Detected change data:

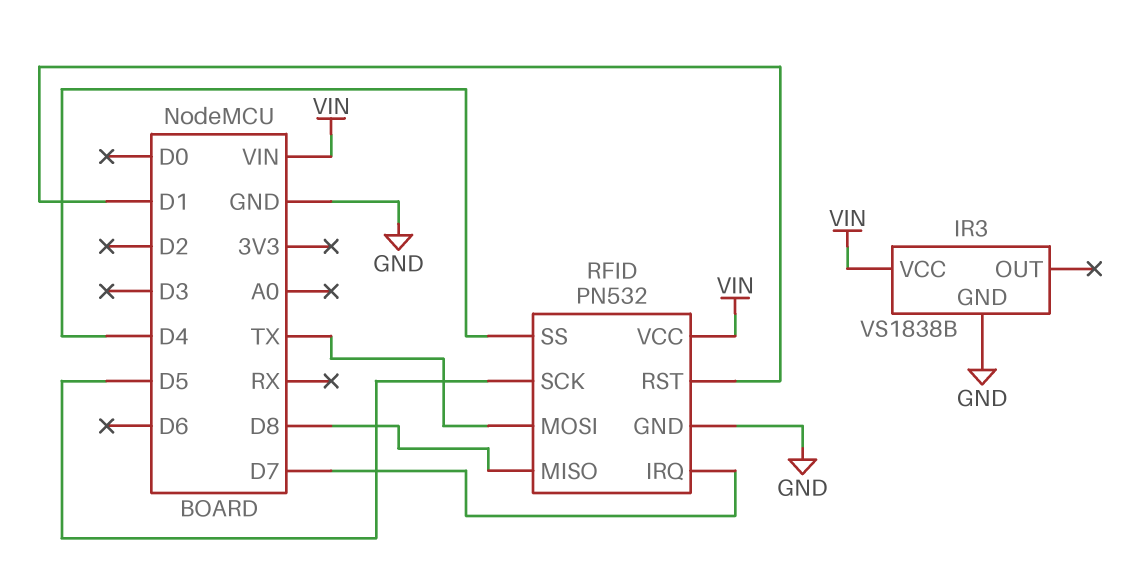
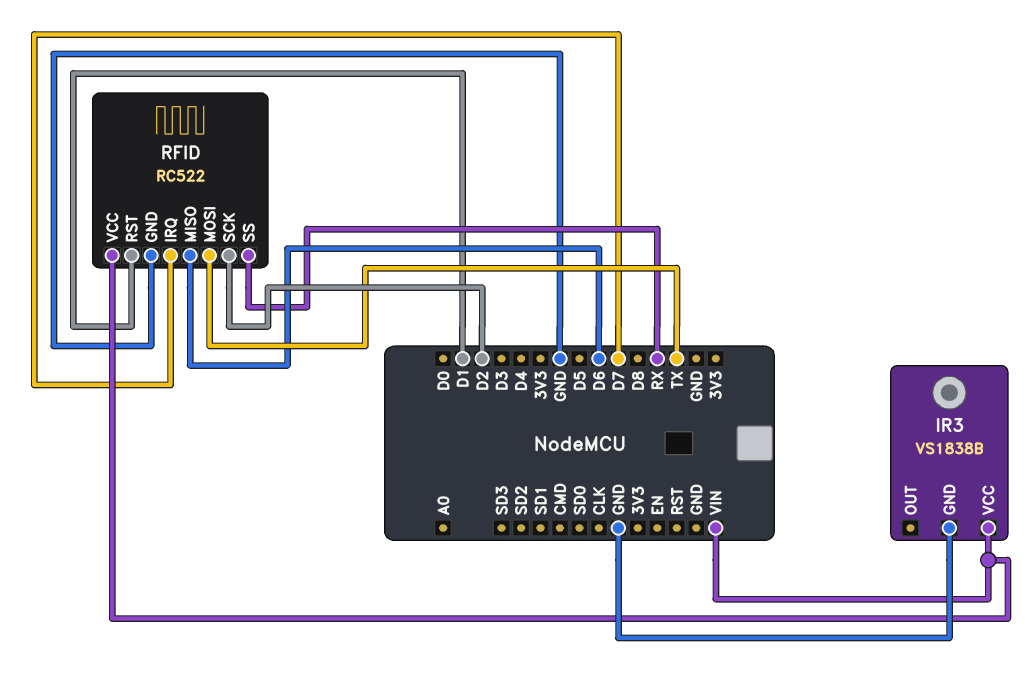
RFID: PN532 -> RC522
RFID pin MISO: D8 -> D6
RFID pin SCK: D5 -> D2
RFID pin SS: D4 -> RX

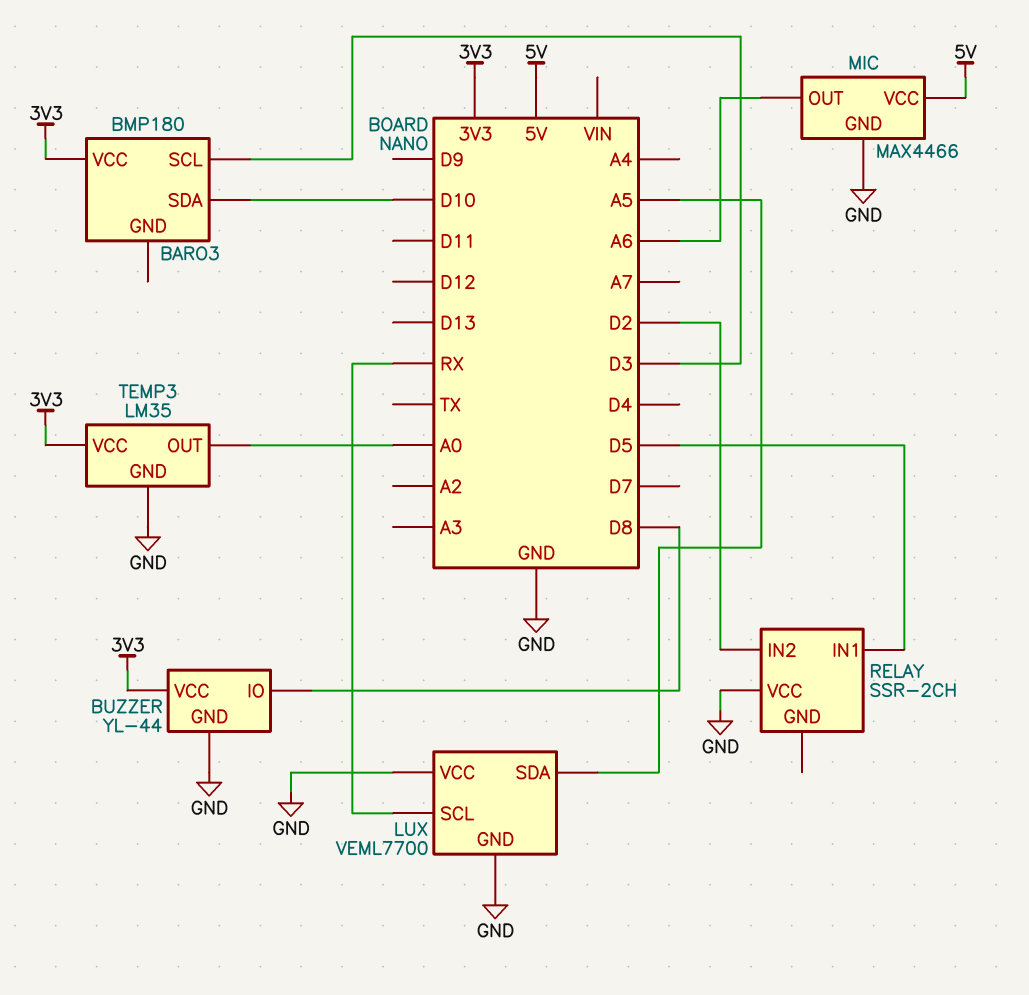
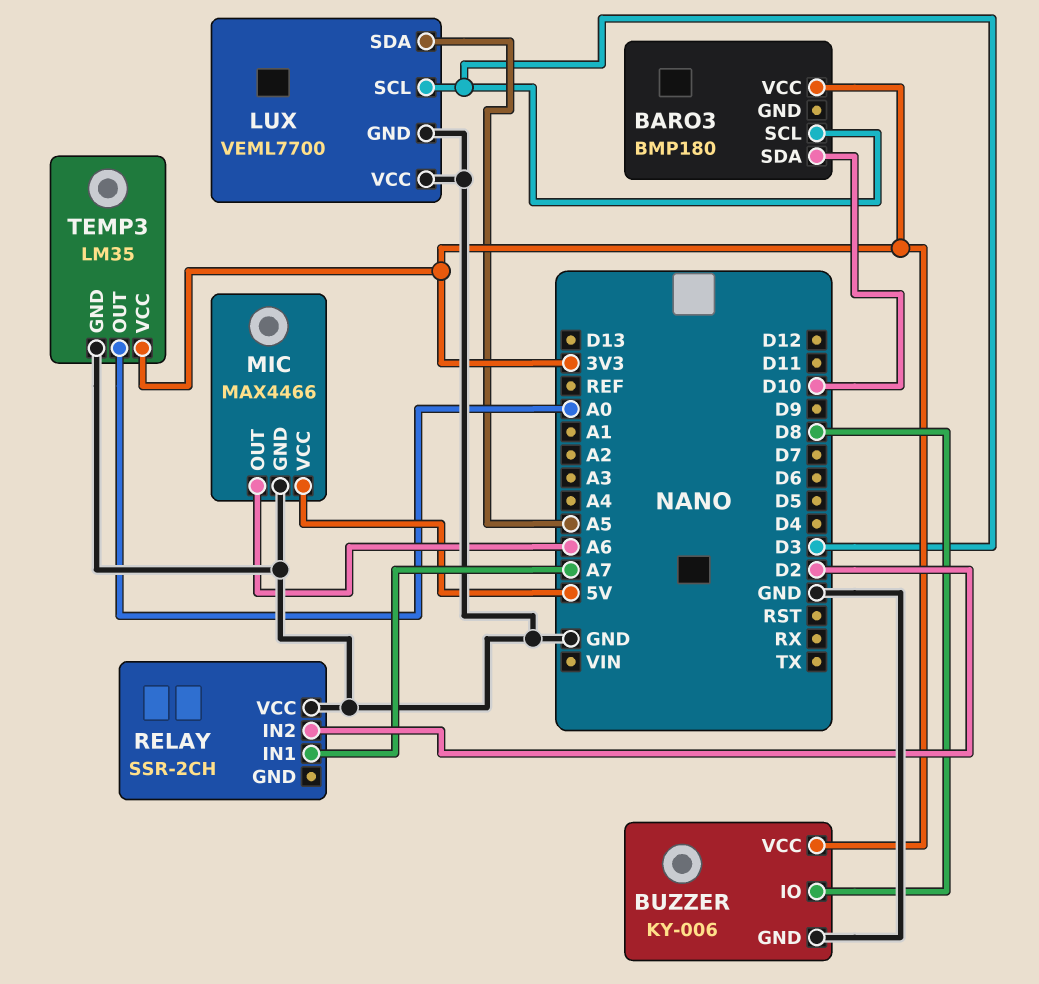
BUZZER: YL-44 -> KY-006
LUX pin SCL: RX -> D3
RELAY pin IN1: D5 -> A7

### WHAT NEEDS TO BE DONE
Return all the data exactly, and keep the pictures out.

### SOLUTION TO THIS PROBLEM
RFID: PN532 -> RC522
RFID pin MISO: D8 -> D6
RFID pin SCK: D5 -> D2
RFID pin SS: D4 -> RX

BUZZER: YL-44 -> KY-006
LUX pin SCL: RX -> D3
RELAY pin IN1: D5 -> A7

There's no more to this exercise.